Exercise goal
Go through the material below, noting each line where the string "Playing" appears, and give only the total.

Records to use
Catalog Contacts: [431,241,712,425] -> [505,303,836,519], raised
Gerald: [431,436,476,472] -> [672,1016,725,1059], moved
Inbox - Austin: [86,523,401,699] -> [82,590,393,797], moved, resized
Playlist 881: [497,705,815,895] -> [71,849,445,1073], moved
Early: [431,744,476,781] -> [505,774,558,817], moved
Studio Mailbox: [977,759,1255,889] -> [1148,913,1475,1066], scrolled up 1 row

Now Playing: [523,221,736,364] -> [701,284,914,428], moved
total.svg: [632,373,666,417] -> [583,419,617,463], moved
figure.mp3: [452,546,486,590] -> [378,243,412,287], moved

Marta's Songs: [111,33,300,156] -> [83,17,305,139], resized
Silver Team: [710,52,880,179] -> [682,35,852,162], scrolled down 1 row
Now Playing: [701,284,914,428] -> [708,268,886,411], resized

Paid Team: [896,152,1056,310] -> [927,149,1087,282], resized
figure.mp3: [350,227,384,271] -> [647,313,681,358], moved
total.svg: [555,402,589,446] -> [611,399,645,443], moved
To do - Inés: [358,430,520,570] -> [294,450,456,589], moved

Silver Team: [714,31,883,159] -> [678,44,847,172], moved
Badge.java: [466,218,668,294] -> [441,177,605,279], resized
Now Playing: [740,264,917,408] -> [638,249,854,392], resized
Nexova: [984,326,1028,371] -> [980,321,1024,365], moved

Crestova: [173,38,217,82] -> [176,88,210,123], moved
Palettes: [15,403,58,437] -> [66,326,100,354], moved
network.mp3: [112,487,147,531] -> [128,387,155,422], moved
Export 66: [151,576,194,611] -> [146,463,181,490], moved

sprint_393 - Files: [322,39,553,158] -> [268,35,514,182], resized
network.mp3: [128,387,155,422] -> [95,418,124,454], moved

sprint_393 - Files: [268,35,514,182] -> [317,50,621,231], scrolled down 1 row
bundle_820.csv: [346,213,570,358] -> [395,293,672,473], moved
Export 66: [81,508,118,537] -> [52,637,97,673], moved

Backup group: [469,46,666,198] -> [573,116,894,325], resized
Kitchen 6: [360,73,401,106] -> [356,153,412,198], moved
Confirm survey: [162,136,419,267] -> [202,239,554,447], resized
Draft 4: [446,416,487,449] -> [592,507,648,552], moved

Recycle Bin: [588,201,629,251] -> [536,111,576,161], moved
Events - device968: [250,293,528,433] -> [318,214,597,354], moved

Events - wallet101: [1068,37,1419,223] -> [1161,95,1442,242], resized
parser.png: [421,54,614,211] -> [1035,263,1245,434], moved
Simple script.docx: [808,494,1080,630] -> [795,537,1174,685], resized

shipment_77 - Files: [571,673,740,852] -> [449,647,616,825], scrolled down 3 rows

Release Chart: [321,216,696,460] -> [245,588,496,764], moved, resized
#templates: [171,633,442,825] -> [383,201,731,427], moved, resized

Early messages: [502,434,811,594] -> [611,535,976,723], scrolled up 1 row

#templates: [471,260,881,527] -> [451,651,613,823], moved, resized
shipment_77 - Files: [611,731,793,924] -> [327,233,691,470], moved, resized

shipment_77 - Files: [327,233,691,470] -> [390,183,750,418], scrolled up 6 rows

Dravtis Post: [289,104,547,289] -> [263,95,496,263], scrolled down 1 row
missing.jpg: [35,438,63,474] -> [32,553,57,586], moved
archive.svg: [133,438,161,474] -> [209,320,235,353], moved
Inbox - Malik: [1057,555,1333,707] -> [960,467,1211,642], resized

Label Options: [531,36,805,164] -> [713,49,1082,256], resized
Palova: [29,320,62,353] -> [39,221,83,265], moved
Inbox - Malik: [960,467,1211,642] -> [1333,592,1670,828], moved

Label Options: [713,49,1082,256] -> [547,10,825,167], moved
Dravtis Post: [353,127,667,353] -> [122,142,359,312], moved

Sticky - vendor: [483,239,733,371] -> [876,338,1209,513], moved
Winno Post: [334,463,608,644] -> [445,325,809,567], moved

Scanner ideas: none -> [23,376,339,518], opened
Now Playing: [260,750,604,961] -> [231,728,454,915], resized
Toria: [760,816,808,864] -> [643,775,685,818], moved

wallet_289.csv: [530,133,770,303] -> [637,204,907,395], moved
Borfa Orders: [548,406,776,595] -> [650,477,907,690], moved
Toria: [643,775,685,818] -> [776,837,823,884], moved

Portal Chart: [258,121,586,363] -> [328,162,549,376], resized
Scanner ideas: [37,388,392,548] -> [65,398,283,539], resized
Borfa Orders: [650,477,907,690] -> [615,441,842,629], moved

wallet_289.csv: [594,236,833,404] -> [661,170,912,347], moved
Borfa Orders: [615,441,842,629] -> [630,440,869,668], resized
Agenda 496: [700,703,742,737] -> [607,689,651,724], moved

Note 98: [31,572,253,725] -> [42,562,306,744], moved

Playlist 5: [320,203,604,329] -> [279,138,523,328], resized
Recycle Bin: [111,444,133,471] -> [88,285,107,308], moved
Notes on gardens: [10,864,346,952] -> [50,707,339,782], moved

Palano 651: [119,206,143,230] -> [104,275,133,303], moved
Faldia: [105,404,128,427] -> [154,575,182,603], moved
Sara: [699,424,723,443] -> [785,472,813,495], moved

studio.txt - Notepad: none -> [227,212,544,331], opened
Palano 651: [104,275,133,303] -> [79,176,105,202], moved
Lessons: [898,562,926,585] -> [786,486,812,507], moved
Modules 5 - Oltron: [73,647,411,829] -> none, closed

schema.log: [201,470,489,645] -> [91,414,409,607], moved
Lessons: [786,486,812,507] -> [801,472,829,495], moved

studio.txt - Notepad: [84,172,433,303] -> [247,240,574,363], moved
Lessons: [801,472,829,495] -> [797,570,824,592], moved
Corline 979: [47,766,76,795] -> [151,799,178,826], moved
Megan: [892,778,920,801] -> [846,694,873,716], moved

Solution for this exercise
4